What you will do: All that should come back is the lines of the data below from the one containing "R6: 1.8k (+9V, RESET) -> 51k (+9V, RESET)" to the one containing "D104: diode 1N914", inclusive, exactly as they stand.

(Recorded data)
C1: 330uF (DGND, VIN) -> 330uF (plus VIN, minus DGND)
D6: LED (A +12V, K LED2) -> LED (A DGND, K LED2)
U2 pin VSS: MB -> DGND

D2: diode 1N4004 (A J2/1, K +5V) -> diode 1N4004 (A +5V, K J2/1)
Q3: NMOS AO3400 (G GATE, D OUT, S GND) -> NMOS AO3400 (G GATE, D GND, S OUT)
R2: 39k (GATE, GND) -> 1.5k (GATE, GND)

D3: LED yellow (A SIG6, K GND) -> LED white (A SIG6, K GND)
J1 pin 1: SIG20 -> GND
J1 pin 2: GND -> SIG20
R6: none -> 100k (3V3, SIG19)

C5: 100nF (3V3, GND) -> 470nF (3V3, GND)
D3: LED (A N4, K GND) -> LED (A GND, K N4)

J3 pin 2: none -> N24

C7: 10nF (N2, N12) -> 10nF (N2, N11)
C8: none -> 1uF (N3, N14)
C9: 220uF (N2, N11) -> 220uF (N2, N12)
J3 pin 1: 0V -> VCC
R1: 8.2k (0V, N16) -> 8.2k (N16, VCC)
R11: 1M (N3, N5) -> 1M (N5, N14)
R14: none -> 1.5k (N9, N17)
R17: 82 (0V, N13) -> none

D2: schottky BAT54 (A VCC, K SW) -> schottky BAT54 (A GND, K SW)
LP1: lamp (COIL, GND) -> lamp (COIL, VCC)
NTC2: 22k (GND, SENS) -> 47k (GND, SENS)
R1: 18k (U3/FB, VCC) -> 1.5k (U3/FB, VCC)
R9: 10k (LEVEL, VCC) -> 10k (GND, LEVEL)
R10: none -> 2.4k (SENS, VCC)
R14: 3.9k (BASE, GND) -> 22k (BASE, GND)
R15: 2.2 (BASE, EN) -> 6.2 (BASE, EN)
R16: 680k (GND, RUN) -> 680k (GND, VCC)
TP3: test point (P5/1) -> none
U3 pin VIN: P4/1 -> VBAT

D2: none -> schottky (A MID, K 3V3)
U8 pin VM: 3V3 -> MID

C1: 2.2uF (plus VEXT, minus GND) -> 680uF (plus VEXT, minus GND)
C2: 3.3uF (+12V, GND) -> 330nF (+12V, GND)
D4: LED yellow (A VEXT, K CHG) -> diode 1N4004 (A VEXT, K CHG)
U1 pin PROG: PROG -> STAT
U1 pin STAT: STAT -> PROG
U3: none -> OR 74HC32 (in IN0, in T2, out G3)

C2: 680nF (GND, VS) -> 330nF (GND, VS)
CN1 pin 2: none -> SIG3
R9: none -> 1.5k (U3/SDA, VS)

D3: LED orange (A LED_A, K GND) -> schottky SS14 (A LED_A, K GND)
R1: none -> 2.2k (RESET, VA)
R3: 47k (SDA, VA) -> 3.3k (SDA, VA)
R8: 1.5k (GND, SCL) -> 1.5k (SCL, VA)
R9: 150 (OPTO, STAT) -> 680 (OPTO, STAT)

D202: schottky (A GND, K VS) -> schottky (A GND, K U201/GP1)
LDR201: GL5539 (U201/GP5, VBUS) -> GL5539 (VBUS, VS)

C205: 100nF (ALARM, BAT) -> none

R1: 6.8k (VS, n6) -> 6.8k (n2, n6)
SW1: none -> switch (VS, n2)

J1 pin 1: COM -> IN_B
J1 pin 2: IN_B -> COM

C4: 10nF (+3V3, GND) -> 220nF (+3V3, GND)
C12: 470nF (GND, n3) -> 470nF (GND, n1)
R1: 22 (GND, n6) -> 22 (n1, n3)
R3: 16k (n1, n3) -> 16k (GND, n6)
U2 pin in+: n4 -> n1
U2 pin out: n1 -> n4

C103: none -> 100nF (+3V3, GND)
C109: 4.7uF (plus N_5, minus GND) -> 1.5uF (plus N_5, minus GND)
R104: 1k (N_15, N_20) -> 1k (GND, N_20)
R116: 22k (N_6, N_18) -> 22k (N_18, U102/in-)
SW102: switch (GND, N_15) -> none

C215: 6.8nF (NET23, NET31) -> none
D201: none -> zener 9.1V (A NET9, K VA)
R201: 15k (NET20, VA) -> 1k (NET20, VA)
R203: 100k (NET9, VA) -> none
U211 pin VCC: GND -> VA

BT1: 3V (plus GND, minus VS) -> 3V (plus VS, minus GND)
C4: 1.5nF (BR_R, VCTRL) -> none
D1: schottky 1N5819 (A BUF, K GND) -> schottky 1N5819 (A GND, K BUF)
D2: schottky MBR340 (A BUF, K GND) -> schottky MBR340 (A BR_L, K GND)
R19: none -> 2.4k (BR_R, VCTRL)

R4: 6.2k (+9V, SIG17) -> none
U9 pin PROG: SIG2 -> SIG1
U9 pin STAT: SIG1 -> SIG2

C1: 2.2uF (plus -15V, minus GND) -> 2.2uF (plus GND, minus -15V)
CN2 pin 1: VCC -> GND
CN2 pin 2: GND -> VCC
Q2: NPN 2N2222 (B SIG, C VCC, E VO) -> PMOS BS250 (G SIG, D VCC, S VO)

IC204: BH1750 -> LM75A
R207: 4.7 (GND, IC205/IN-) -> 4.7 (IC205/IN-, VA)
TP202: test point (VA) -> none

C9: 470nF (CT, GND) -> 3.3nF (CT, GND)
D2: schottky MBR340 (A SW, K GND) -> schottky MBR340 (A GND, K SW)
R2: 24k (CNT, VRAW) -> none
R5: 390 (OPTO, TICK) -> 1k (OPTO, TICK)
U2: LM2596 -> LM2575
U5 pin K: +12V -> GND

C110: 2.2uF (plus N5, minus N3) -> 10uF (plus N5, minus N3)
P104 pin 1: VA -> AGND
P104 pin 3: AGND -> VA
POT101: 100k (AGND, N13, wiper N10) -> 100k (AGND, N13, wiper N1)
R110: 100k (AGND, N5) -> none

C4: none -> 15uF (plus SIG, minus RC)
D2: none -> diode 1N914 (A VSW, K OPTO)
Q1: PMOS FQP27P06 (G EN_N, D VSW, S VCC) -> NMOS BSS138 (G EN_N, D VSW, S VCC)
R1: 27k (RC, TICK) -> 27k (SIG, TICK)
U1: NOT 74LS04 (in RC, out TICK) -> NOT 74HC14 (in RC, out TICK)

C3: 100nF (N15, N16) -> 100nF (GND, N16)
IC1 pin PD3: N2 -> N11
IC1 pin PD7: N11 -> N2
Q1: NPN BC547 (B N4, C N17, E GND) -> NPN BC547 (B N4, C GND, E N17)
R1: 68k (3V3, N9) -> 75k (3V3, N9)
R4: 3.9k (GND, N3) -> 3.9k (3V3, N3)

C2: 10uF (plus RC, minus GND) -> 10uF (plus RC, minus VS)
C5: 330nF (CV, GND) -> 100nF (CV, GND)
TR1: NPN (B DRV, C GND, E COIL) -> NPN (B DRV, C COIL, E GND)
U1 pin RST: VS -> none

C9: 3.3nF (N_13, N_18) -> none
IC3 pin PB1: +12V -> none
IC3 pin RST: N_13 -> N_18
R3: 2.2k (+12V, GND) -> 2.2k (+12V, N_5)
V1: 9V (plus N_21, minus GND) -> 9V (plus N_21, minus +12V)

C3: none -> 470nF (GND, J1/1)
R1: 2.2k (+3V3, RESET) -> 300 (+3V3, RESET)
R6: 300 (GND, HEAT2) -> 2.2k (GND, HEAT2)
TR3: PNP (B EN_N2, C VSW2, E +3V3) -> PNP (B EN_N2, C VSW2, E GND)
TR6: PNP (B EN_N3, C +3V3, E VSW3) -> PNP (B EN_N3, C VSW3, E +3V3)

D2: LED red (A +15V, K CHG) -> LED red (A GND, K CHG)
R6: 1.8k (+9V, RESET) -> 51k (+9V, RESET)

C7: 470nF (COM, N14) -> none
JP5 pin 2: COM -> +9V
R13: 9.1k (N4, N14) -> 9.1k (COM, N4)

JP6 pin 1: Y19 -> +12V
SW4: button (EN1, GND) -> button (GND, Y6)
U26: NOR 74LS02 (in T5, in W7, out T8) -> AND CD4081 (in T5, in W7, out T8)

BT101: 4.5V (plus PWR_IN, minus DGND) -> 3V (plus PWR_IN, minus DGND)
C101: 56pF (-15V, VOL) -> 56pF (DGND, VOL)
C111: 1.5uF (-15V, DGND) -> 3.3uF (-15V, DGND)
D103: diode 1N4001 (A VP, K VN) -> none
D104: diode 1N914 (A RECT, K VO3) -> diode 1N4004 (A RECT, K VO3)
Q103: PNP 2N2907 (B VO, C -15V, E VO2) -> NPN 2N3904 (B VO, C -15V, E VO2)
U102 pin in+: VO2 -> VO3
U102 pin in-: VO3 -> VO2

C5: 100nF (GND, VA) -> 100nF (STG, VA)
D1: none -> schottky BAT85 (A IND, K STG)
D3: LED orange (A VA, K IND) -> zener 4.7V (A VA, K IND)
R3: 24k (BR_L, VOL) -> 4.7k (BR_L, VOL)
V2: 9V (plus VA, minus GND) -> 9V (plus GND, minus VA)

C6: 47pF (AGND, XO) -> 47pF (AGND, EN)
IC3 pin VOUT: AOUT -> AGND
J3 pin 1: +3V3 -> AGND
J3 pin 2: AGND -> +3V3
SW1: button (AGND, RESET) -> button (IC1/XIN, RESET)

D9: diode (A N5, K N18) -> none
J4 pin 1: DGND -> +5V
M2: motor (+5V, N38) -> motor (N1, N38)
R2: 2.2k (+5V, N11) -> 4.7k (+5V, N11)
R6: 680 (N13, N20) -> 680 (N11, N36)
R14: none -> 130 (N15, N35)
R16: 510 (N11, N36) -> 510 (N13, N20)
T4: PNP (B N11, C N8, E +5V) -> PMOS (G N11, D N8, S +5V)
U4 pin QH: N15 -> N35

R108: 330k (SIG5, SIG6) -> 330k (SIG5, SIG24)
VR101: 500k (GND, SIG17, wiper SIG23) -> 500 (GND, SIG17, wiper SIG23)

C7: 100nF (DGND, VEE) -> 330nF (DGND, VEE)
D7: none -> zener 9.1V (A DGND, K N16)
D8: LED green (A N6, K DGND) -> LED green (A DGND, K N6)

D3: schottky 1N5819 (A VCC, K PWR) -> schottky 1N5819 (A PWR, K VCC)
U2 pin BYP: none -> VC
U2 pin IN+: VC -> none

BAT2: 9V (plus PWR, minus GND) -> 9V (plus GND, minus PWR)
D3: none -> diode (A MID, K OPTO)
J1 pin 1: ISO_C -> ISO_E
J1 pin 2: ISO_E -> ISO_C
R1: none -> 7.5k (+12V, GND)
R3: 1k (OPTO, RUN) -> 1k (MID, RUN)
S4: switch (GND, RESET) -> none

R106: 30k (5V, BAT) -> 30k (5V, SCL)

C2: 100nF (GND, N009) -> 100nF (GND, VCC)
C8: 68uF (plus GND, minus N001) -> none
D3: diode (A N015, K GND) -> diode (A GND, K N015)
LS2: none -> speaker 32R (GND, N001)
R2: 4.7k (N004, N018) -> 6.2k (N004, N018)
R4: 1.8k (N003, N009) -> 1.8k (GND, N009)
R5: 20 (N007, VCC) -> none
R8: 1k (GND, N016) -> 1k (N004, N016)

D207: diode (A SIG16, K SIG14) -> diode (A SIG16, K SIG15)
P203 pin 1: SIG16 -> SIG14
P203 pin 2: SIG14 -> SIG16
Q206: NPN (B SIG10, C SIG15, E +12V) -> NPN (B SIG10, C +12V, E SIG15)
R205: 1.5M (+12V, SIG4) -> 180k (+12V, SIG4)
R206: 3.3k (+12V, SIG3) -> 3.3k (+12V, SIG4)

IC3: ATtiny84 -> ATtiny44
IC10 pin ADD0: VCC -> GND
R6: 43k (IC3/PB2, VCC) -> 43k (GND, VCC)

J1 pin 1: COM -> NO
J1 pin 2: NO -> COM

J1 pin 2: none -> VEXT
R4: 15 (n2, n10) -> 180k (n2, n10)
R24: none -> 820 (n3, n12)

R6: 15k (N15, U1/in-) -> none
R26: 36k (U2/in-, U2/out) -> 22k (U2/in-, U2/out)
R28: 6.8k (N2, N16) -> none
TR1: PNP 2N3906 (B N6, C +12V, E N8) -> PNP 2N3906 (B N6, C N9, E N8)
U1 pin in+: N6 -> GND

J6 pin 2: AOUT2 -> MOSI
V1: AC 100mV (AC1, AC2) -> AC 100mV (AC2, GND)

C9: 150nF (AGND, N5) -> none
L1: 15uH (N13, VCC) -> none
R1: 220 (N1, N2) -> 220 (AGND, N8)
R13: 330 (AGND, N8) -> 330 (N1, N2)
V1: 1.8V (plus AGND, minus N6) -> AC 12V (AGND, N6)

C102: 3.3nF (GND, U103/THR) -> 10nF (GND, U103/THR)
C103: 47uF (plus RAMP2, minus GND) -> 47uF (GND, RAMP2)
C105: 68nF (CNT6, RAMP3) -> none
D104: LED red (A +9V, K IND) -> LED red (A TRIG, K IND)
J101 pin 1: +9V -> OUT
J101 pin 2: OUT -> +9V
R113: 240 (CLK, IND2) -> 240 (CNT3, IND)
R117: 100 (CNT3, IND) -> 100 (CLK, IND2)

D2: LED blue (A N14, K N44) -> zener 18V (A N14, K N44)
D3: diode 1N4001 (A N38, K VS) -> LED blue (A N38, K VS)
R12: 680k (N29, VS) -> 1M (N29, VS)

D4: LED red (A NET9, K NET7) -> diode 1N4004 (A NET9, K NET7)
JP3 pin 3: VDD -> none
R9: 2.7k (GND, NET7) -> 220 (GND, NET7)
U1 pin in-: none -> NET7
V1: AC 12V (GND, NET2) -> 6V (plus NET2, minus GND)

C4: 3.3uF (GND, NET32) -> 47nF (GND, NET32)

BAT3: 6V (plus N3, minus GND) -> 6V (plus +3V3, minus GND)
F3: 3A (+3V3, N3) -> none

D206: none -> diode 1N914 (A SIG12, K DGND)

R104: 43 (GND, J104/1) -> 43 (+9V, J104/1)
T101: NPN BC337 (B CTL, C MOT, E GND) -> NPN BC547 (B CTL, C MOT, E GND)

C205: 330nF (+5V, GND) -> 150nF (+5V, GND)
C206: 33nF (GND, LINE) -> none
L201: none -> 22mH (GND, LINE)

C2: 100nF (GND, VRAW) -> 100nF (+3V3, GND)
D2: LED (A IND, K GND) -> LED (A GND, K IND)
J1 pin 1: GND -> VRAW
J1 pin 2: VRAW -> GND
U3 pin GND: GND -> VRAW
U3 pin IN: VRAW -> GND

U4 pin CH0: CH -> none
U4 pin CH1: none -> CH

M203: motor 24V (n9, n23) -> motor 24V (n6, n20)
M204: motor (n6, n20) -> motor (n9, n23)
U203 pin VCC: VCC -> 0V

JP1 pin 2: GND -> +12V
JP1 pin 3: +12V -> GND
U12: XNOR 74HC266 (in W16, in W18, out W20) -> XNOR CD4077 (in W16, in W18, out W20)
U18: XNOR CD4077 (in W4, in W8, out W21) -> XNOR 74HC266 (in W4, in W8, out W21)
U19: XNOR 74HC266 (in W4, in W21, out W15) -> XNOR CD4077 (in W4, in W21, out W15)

Expected output:
R6: 1.8k (+9V, RESET) -> 51k (+9V, RESET)

C7: 470nF (COM, N14) -> none
JP5 pin 2: COM -> +9V
R13: 9.1k (N4, N14) -> 9.1k (COM, N4)

JP6 pin 1: Y19 -> +12V
SW4: button (EN1, GND) -> button (GND, Y6)
U26: NOR 74LS02 (in T5, in W7, out T8) -> AND CD4081 (in T5, in W7, out T8)

BT101: 4.5V (plus PWR_IN, minus DGND) -> 3V (plus PWR_IN, minus DGND)
C101: 56pF (-15V, VOL) -> 56pF (DGND, VOL)
C111: 1.5uF (-15V, DGND) -> 3.3uF (-15V, DGND)
D103: diode 1N4001 (A VP, K VN) -> none
D104: diode 1N914 (A RECT, K VO3) -> diode 1N4004 (A RECT, K VO3)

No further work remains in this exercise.